START DATA LISTING
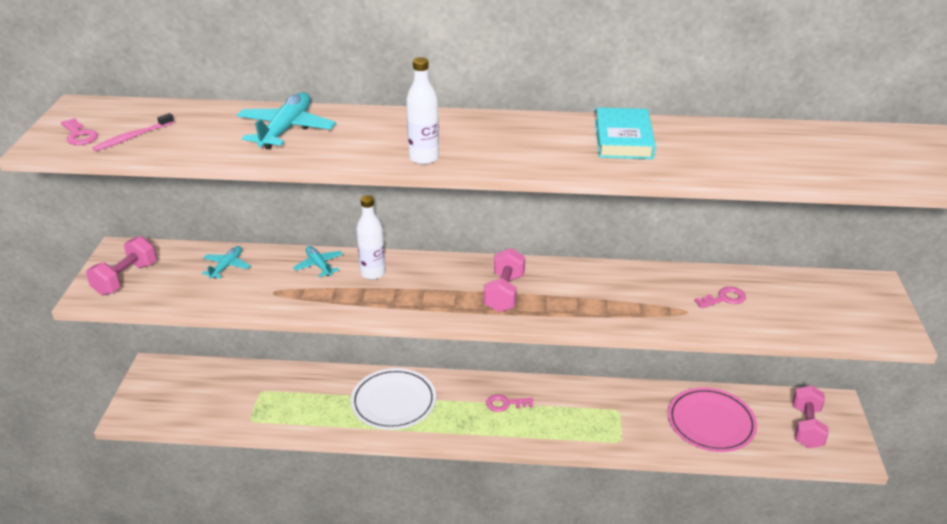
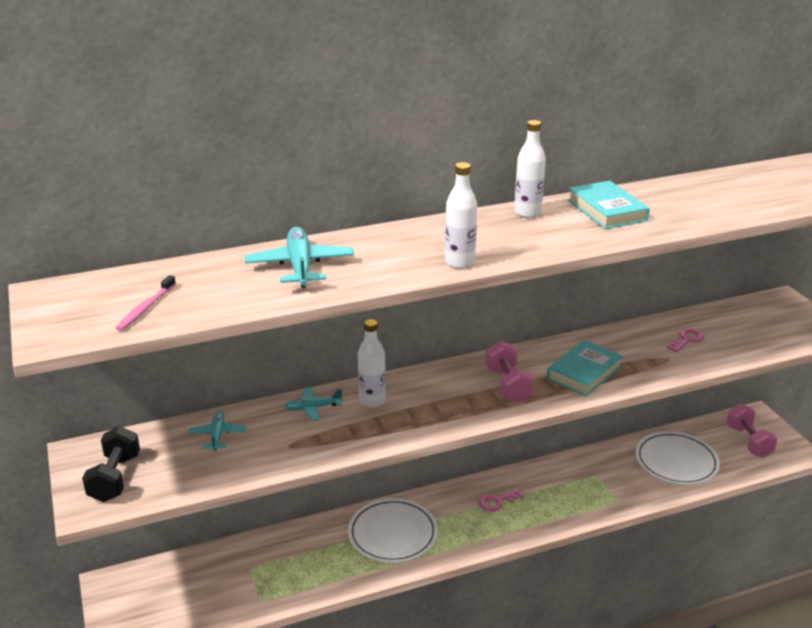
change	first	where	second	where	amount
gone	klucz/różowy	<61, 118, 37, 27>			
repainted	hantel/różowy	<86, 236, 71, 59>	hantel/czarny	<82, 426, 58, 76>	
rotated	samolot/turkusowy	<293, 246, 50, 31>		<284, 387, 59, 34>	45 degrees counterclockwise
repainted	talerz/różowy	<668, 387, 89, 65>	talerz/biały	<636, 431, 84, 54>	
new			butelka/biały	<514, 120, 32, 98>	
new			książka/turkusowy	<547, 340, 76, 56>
END DATA LISTING
● **REQUIRED ACTION**: From the data above, copy each line where the string "turkusowy" appears.

● **SOLUTION FOR THIS EXERCISE**:
rotated	samolot/turkusowy	<293, 246, 50, 31>		<284, 387, 59, 34>	45 degrees counterclockwise
new			książka/turkusowy	<547, 340, 76, 56>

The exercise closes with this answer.